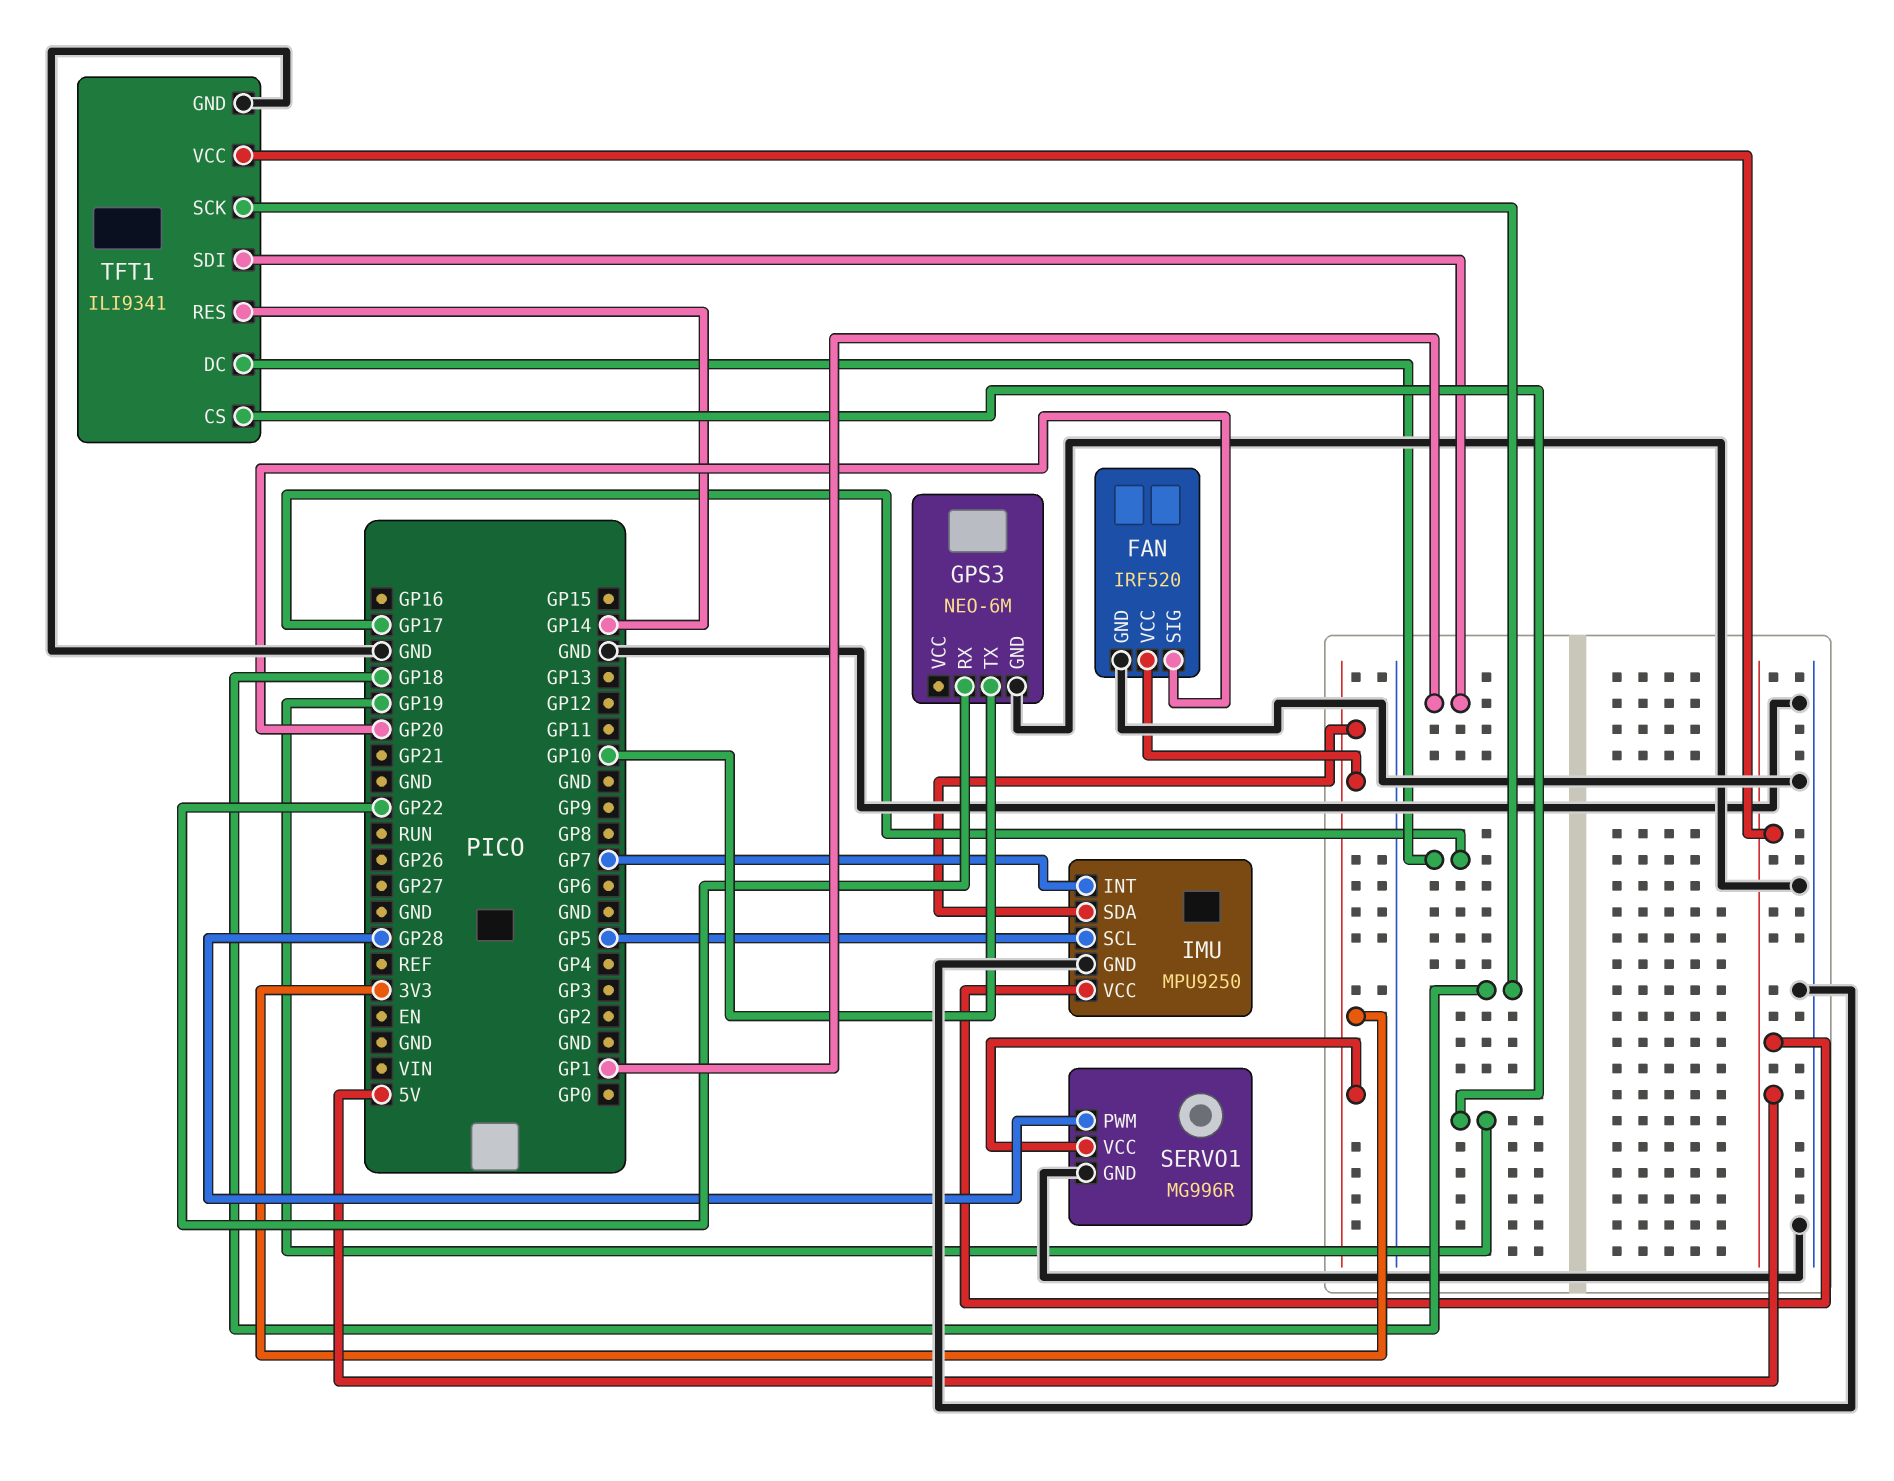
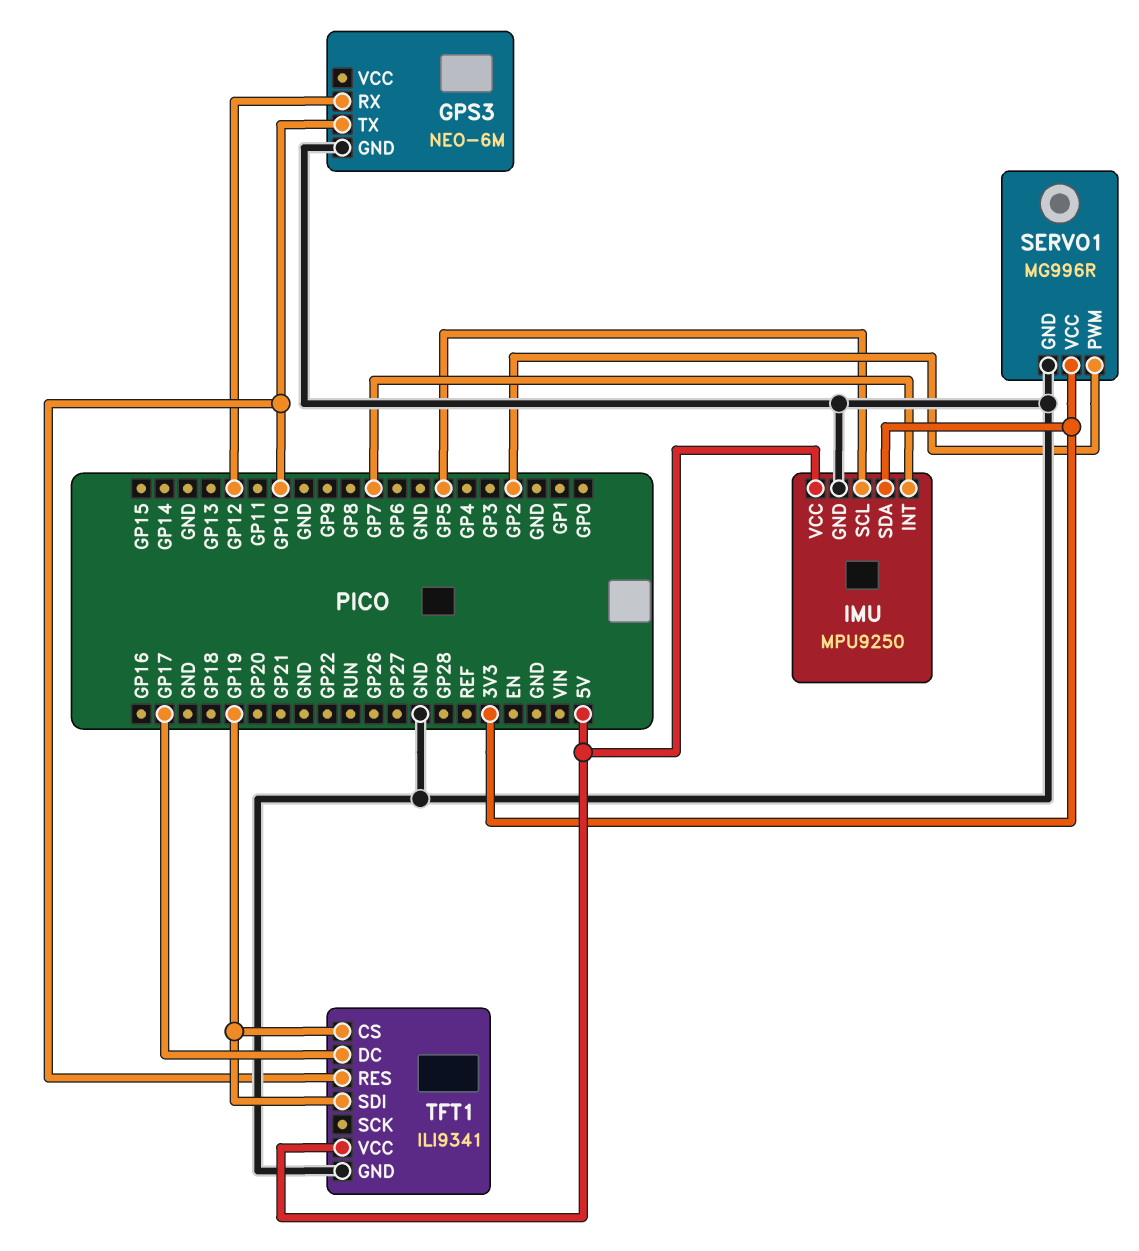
FAN: IRF520 -> none
FAN pin GND: GND -> none
FAN pin SIG: GP20 -> none
FAN pin VCC: 3V3 -> none
GPS3 pin RX: GP22 -> GP12
SERVO1 pin PWM: GP28 -> GP2
TFT1 pin RES: GP14 -> GP10
TFT1 pin SCK: GP18 -> none
TFT1 pin SDI: GP1 -> GP19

=====

§ **Your objective**:
Copy out all the data above exactly as written. Skip the pictures.

§ **Answer for this exercise**:
FAN: IRF520 -> none
FAN pin GND: GND -> none
FAN pin SIG: GP20 -> none
FAN pin VCC: 3V3 -> none
GPS3 pin RX: GP22 -> GP12
SERVO1 pin PWM: GP28 -> GP2
TFT1 pin RES: GP14 -> GP10
TFT1 pin SCK: GP18 -> none
TFT1 pin SDI: GP1 -> GP19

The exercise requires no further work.